** Exercise goal **
The answer must be an exact copy of the lines from the one containing "yellow pot [490,413,604,513] -> none" through the final line of the material, both included, and nothing else.

** Given information **
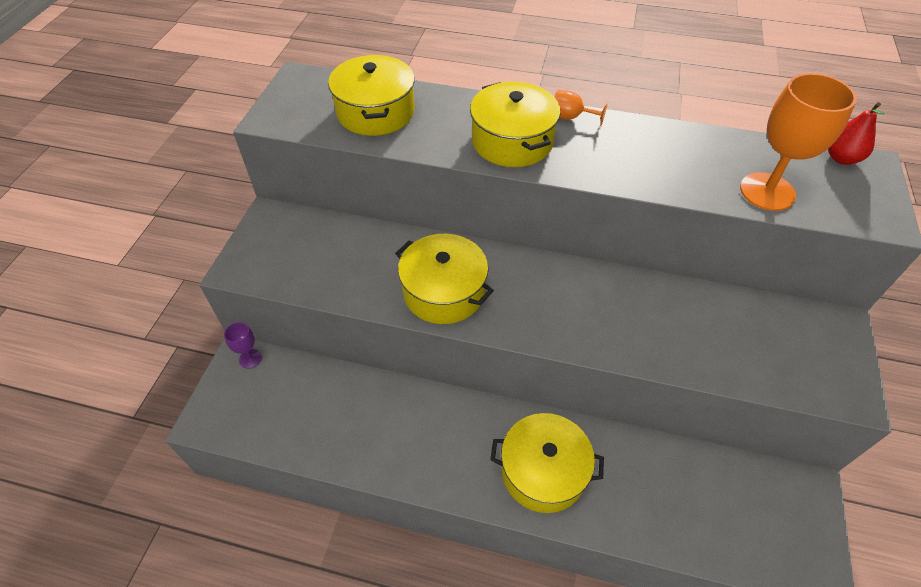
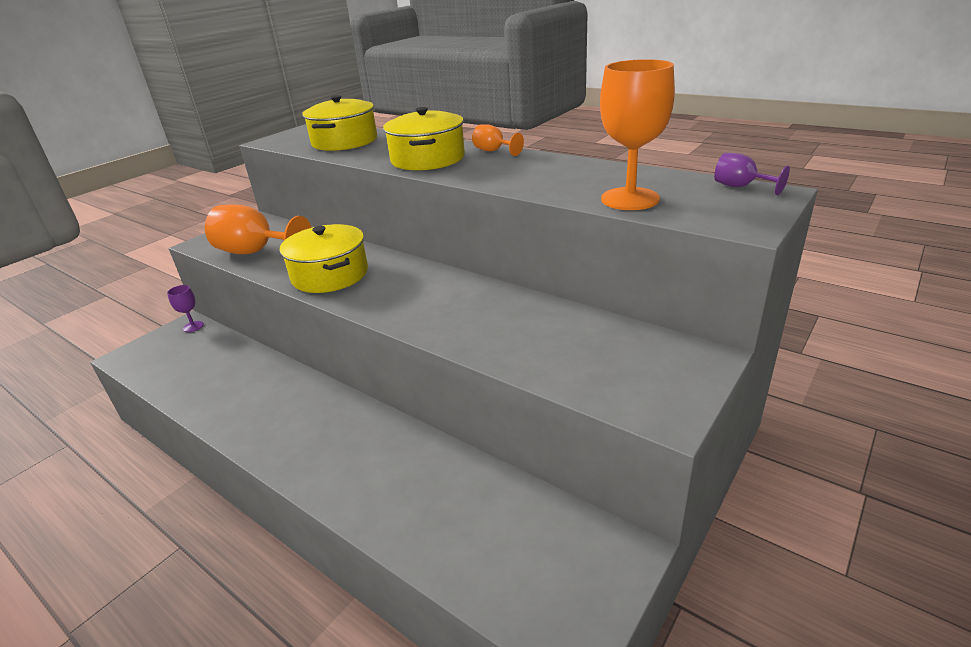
camera: 25 degrees right, 20 degrees down
yellow pot [490,413,604,513] -> none
red pear [828,102,885,165] -> purple goblet [714,153,790,195]
none -> orange goblet [205,204,311,254]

** Answer to this problem **
yellow pot [490,413,604,513] -> none
red pear [828,102,885,165] -> purple goblet [714,153,790,195]
none -> orange goblet [205,204,311,254]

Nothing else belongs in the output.